## TASK TO CARRY OUT
Taking the line with "grey watering can [643,308,782,406] -> none" as the first and the last line of the listing as the final one, please copy exactly those lines and no others, without pictures.

## DATA SUPPLIED

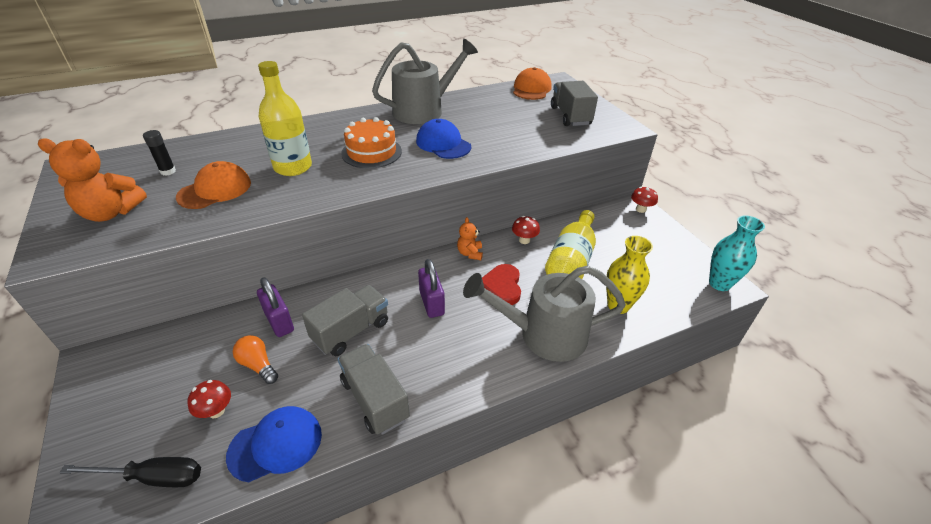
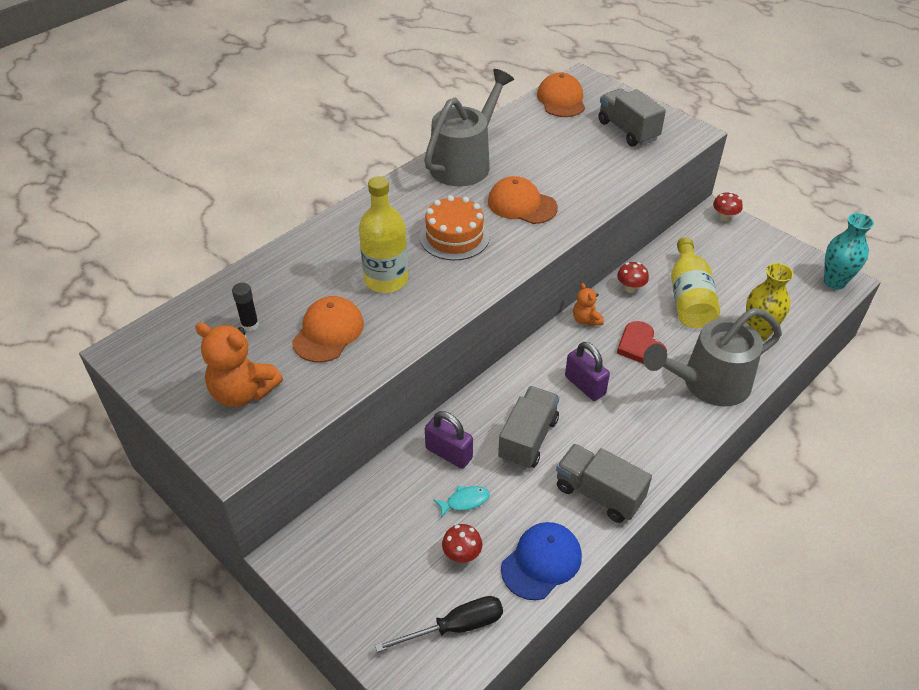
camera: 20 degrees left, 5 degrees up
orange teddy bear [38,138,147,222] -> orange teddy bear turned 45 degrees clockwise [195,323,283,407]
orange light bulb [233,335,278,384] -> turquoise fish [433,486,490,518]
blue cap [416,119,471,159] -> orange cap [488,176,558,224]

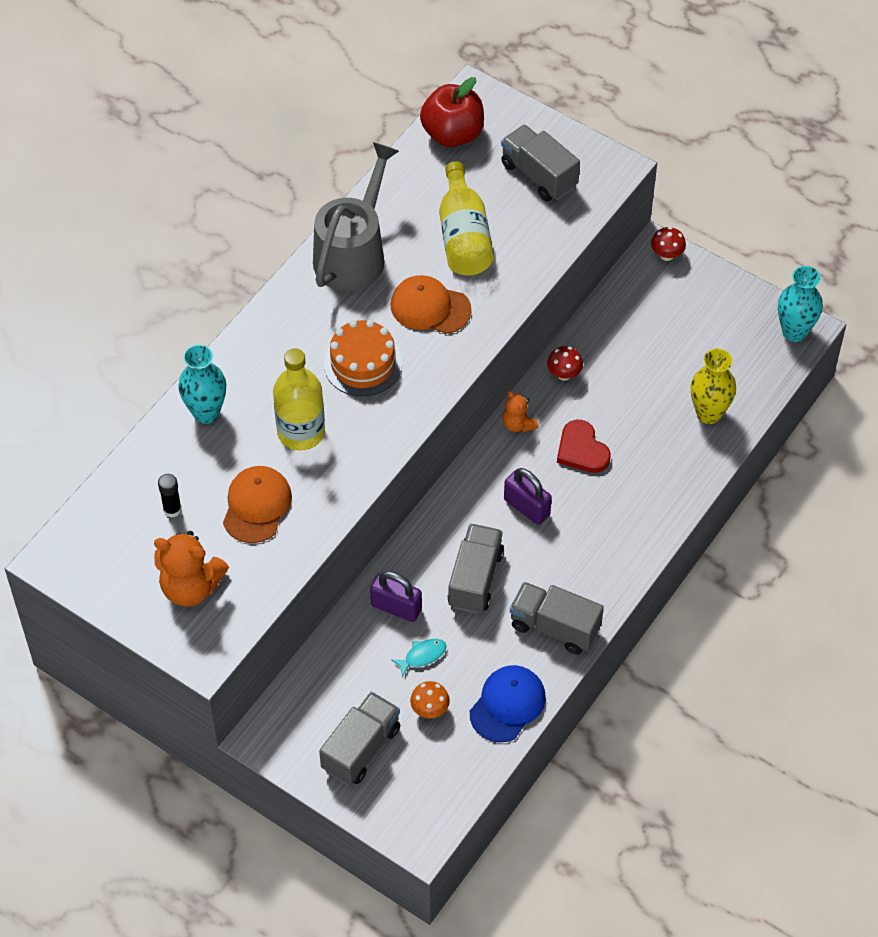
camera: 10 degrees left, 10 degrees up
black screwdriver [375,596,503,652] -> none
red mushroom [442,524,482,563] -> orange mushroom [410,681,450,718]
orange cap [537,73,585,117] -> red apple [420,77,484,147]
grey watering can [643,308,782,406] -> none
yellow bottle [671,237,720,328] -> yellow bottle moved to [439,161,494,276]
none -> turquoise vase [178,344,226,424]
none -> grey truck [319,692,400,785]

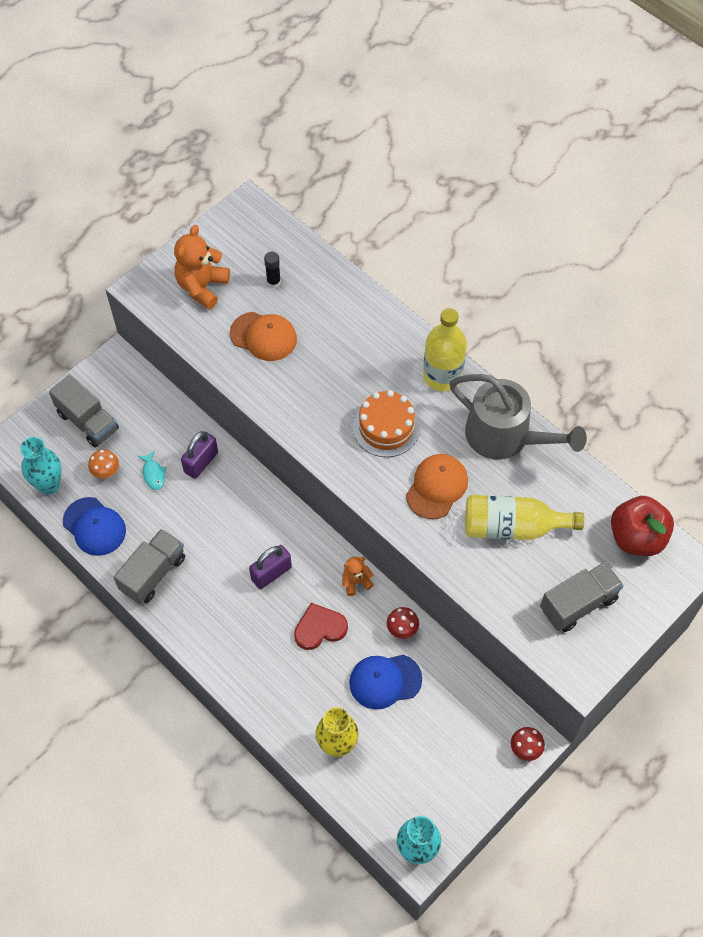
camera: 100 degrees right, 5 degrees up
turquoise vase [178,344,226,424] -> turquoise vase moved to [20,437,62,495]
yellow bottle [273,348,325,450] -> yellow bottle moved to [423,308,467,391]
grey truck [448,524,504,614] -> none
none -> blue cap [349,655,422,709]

## YOUR RESPONSE
grey watering can [643,308,782,406] -> none
yellow bottle [671,237,720,328] -> yellow bottle moved to [439,161,494,276]
none -> turquoise vase [178,344,226,424]
none -> grey truck [319,692,400,785]

camera: 100 degrees right, 5 degrees up
turquoise vase [178,344,226,424] -> turquoise vase moved to [20,437,62,495]
yellow bottle [273,348,325,450] -> yellow bottle moved to [423,308,467,391]
grey truck [448,524,504,614] -> none
none -> blue cap [349,655,422,709]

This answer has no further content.